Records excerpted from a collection
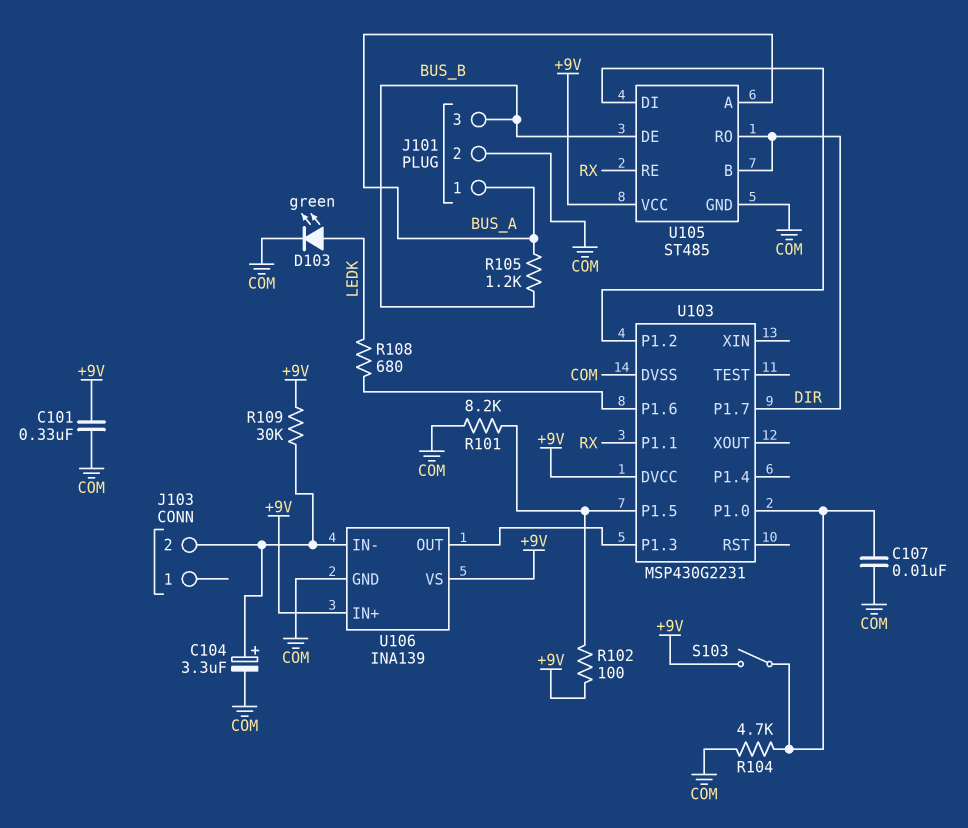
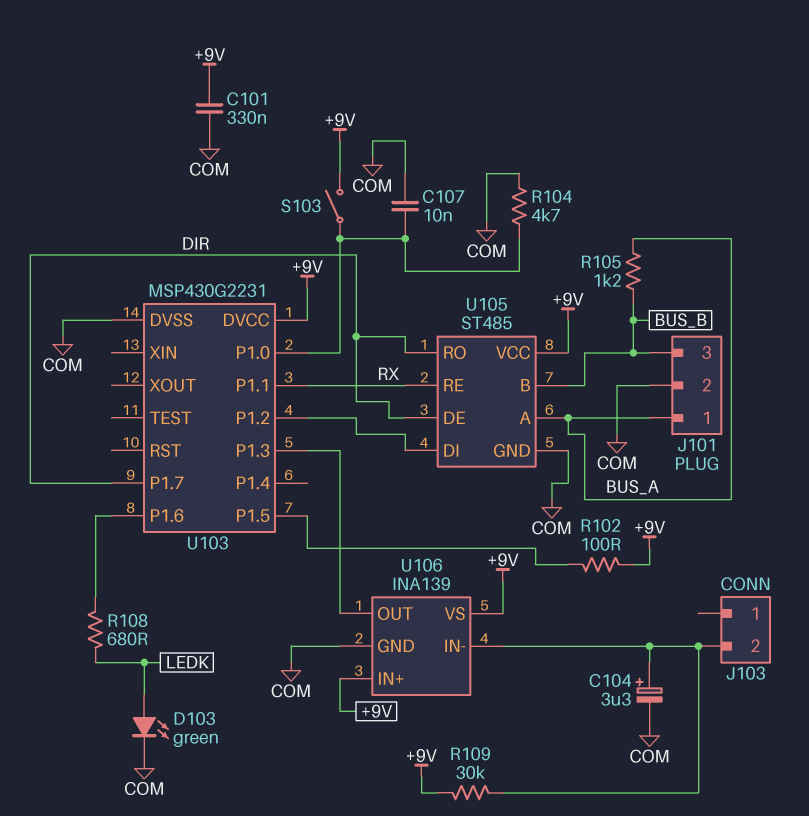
R101: 8.2k (COM, U103/P1.5) -> none
U105 pin B: DIR -> BUS_B
U105 pin DE: BUS_B -> DIR

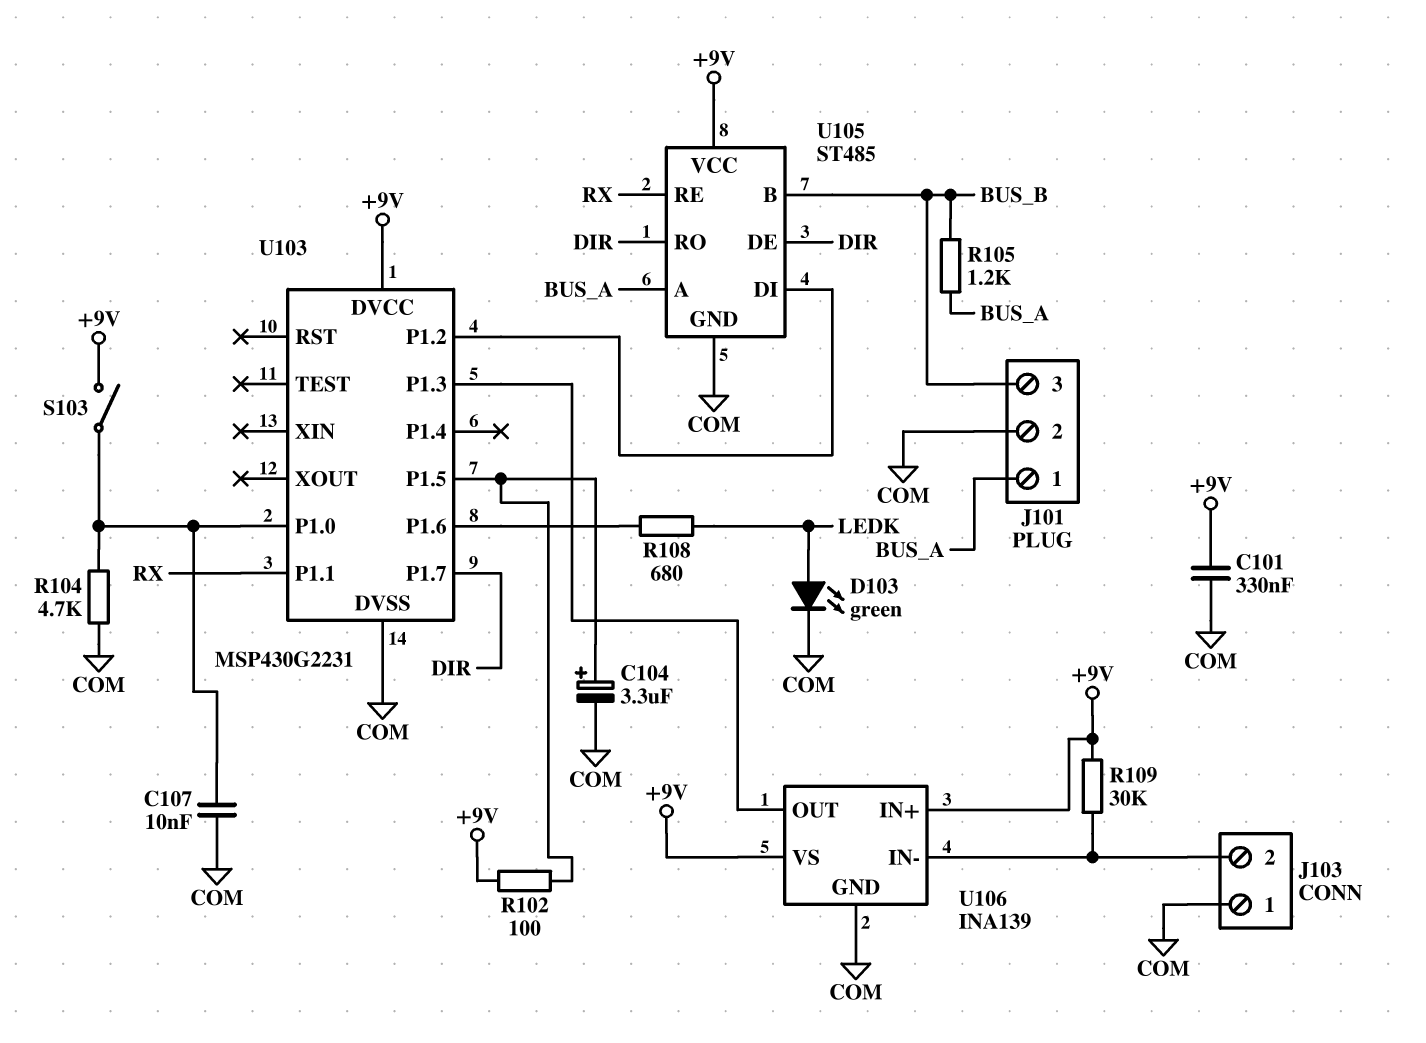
C104: 3.3uF (plus J103/2, minus COM) -> 3.3uF (plus U103/P1.5, minus COM)
J103 pin 1: none -> COM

#### The problem:
Repeat only the lines running from the line that contains "C104: 3.3uF (plus" through the last line above, inclusive.

#### Answer for this exercise:
C104: 3.3uF (plus J103/2, minus COM) -> 3.3uF (plus U103/P1.5, minus COM)
J103 pin 1: none -> COM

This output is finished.